## What needs to be done:
Find the line containing "The white plane" in the records below. Copy exactly that line and each one after it, ending at the line containing "The purple plane", and nothing more.

## Material for this task:
┄┄┄┄┄┄

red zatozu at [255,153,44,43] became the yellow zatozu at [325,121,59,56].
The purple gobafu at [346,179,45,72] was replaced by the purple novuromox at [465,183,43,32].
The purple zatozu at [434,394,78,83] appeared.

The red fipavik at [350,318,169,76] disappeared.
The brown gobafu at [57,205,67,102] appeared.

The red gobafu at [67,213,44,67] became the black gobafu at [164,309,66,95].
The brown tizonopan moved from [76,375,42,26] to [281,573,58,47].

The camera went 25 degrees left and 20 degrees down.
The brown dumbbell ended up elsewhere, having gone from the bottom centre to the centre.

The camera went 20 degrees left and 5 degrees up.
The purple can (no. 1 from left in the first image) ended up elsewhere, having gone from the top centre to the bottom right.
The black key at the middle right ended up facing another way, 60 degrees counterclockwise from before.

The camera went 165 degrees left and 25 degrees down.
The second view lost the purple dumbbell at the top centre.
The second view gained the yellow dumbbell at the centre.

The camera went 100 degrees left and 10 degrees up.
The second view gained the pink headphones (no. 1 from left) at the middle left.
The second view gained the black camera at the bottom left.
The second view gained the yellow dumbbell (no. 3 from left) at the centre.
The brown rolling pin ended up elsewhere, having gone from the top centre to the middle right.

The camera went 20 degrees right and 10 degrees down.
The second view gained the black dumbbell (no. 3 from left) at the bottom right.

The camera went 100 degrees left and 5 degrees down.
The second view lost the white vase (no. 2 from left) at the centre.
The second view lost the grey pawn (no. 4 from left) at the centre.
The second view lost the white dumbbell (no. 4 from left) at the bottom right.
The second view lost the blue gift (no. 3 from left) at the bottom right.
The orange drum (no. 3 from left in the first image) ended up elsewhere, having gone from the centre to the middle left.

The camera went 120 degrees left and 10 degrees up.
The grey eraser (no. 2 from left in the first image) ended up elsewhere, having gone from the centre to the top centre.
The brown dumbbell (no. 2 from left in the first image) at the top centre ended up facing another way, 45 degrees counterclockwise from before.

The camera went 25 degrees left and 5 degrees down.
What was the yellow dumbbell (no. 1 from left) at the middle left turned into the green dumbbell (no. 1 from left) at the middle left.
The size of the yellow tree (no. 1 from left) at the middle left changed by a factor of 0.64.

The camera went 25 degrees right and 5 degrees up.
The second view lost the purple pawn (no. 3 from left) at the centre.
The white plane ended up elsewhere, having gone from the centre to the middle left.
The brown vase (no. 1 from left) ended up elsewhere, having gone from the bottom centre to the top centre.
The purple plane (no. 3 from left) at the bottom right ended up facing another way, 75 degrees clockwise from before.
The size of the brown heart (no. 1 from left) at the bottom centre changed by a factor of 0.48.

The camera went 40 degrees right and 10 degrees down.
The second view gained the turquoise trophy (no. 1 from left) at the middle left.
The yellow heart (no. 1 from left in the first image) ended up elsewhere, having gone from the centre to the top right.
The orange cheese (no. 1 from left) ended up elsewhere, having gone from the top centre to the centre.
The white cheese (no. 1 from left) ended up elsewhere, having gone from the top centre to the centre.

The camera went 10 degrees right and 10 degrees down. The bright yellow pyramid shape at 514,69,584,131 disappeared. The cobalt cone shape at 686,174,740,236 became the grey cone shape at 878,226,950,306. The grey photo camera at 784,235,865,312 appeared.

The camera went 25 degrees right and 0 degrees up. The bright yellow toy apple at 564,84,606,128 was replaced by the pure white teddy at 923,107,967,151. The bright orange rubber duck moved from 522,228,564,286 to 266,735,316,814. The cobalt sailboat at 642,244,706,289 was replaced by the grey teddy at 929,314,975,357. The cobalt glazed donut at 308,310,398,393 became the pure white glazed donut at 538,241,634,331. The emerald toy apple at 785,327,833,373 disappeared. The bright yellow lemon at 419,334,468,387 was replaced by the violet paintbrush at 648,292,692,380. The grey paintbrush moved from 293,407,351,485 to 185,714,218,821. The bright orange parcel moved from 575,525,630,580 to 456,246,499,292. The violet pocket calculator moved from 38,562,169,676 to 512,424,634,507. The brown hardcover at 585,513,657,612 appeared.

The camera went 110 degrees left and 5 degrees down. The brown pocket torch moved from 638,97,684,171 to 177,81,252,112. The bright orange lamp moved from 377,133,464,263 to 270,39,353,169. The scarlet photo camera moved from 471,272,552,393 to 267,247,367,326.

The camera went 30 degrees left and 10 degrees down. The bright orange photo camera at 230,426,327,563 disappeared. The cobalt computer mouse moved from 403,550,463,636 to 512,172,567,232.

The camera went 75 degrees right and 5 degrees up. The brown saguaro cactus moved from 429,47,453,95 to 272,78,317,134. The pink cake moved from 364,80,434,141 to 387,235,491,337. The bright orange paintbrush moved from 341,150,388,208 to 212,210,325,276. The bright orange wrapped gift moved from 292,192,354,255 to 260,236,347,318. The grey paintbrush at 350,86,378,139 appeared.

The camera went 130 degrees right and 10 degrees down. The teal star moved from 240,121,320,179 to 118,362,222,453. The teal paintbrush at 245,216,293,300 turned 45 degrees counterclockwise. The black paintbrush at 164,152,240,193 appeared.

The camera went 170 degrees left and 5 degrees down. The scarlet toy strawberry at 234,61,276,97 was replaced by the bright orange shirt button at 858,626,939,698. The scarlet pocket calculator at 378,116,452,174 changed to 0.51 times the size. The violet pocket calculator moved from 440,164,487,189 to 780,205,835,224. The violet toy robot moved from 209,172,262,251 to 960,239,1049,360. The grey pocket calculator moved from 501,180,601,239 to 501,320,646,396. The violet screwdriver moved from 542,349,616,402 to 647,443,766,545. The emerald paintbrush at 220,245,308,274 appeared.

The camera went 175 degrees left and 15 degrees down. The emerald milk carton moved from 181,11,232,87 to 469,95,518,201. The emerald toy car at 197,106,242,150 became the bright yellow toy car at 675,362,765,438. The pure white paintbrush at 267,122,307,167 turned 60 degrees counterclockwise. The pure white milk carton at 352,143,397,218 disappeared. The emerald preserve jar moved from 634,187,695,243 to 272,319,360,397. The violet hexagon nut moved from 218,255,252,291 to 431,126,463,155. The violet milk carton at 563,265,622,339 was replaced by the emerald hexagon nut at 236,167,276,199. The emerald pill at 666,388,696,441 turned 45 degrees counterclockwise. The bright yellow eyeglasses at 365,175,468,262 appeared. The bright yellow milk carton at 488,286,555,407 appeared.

┄┄┄┄┄┄

## Written answer:
The white plane ended up elsewhere, having gone from the centre to the middle left.
The brown vase (no. 1 from left) ended up elsewhere, having gone from the bottom centre to the top centre.
The purple plane (no. 3 from left) at the bottom right ended up facing another way, 75 degrees clockwise from before.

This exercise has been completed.